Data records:
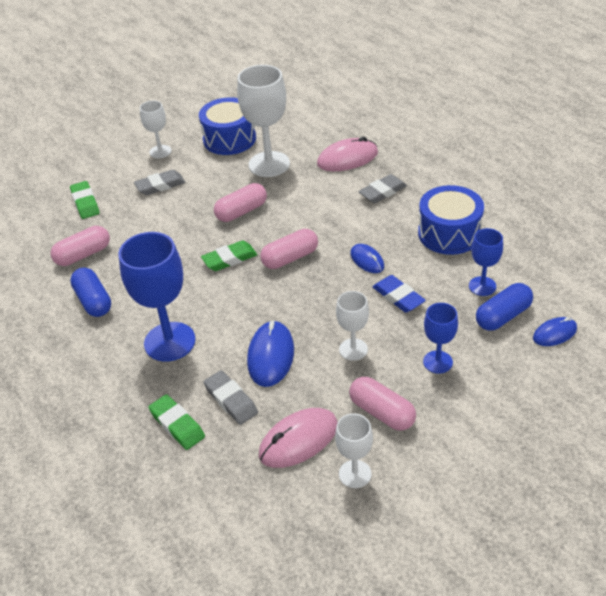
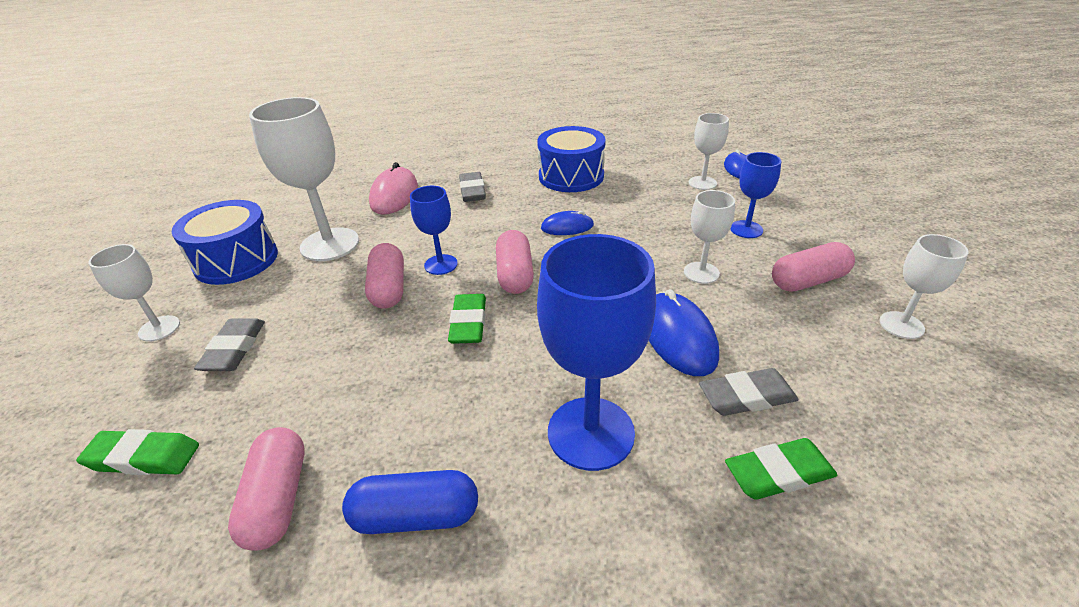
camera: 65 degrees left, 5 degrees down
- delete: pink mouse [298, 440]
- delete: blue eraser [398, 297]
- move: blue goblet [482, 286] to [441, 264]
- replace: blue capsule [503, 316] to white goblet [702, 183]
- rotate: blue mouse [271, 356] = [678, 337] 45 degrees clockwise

#### Problem to work on:
Print exactly the lines of the records from the one containing "- move: blue goblet [482, 286] to [441, 264]" through the end, and nothing besides them.

#### Response to this task:
- move: blue goblet [482, 286] to [441, 264]
- replace: blue capsule [503, 316] to white goblet [702, 183]
- rotate: blue mouse [271, 356] = [678, 337] 45 degrees clockwise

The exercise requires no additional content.